Start of DATA SUPPLIED

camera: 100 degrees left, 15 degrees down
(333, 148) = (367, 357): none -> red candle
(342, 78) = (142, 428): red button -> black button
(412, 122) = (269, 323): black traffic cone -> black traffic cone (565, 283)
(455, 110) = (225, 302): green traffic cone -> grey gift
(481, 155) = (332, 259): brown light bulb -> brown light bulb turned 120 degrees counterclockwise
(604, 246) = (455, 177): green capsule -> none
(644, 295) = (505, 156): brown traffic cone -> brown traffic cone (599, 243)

End of DATA SUPPLIED

Each line from the one containing "(333, 148) = (367, 357): none -> red candle" to the end of the listing above should be copied exactly, and nothing else.

RESPONSE.
(333, 148) = (367, 357): none -> red candle
(342, 78) = (142, 428): red button -> black button
(412, 122) = (269, 323): black traffic cone -> black traffic cone (565, 283)
(455, 110) = (225, 302): green traffic cone -> grey gift
(481, 155) = (332, 259): brown light bulb -> brown light bulb turned 120 degrees counterclockwise
(604, 246) = (455, 177): green capsule -> none
(644, 295) = (505, 156): brown traffic cone -> brown traffic cone (599, 243)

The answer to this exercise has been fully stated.